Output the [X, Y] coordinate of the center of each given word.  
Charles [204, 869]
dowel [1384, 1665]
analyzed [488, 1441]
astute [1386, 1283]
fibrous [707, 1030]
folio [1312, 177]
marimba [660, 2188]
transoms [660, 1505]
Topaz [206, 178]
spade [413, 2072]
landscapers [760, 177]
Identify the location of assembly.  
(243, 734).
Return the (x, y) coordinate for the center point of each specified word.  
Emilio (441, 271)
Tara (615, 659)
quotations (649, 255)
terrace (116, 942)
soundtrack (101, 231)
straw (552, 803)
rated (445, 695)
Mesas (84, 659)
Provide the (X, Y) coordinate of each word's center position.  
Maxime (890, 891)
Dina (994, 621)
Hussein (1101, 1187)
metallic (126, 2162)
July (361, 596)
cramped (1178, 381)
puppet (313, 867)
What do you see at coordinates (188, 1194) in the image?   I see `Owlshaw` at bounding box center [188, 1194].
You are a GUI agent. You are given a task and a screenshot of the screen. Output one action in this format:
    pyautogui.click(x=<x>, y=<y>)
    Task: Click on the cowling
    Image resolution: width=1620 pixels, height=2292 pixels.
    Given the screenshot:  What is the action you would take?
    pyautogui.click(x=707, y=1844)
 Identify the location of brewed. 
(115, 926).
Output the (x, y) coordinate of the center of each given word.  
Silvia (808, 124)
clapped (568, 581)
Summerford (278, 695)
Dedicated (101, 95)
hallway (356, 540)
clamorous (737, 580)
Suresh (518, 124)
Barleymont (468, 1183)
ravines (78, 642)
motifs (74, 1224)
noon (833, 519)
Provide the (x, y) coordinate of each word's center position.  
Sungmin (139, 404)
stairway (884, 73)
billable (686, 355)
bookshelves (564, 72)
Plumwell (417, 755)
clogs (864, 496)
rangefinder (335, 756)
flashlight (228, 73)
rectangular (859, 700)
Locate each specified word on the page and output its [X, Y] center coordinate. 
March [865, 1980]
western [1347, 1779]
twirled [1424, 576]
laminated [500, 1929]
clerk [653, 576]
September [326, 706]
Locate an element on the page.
○ ○ ○
* **Given request**
Render every line of the records above as a two-column Markdown table headed "Row" and "Entry", numbering the rows in order and omitting blank lines.

* **Exercise response**
| Row | Entry |
|---|---|
| 1 | Output the [X, Y] coordinate of the center of each given word.   |
| 2 | Charles [204, 869] |
| 3 | dowel [1384, 1665] |
| 4 | analyzed [488, 1441] |
| 5 | astute [1386, 1283] |
| 6 | fibrous [707, 1030] |
| 7 | folio [1312, 177] |
| 8 | marimba [660, 2188] |
| 9 | transoms [660, 1505] |
| 10 | Topaz [206, 178] |
| 11 | spade [413, 2072] |
| 12 | landscapers [760, 177] |
| 13 | Identify the location of assembly.   |
| 14 | (243, 734). |
| 15 | Return the (x, y) coordinate for the center point of each specified word.   |
| 16 | Emilio (441, 271) |
| 17 | Tara (615, 659) |
| 18 | quotations (649, 255) |
| 19 | terrace (116, 942) |
| 20 | soundtrack (101, 231) |
| 21 | straw (552, 803) |
| 22 | rated (445, 695) |
| 23 | Mesas (84, 659) |
| 24 | Provide the (X, Y) coordinate of each word's center position.   |
| 25 | Maxime (890, 891) |
| 26 | Dina (994, 621) |
| 27 | Hussein (1101, 1187) |
| 28 | metallic (126, 2162) |
| 29 | July (361, 596) |
| 30 | cramped (1178, 381) |
| 31 | puppet (313, 867) |
| 32 | What do you see at coordinates (188, 1194) in the image?   I see `Owlshaw` at bounding box center [188, 1194]. |
| 33 | You are a GUI agent. You are given a task and a screenshot of the screen. Output one action in this format: |
| 34 |     pyautogui.click(x=<x>, y=<y>) |
| 35 |     Task: Click on the cowling |
| 36 |     Image resolution: width=1620 pixels, height=2292 pixels. |
| 37 |     Given the screenshot:  What is the action you would take? |
| 38 |     pyautogui.click(x=707, y=1844) |
| 39 |  Identify the location of brewed.  |
| 40 | (115, 926). |
| 41 | Output the (x, y) coordinate of the center of each given word.   |
| 42 | Silvia (808, 124) |
| 43 | clapped (568, 581) |
| 44 | Summerford (278, 695) |
| 45 | Dedicated (101, 95) |
| 46 | hallway (356, 540) |
| 47 | clamorous (737, 580) |
| 48 | Suresh (518, 124) |
| 49 | Barleymont (468, 1183) |
| 50 | ravines (78, 642) |
| 51 | motifs (74, 1224) |
| 52 | noon (833, 519) |
| 53 | Provide the (x, y) coordinate of each word's center position.   |
| 54 | Sungmin (139, 404) |
| 55 | stairway (884, 73) |
| 56 | billable (686, 355) |
| 57 | bookshelves (564, 72) |
| 58 | Plumwell (417, 755) |
| 59 | clogs (864, 496) |
| 60 | rangefinder (335, 756) |
| 61 | flashlight (228, 73) |
| 62 | rectangular (859, 700) |
| 63 | Locate each specified word on the page and output its [X, Y] center coordinate.  |
| 64 | March [865, 1980] |
| 65 | western [1347, 1779] |
| 66 | twirled [1424, 576] |
| 67 | laminated [500, 1929] |
| 68 | clerk [653, 576] |
| 69 | September [326, 706] |
| 70 | Locate an element on the page. |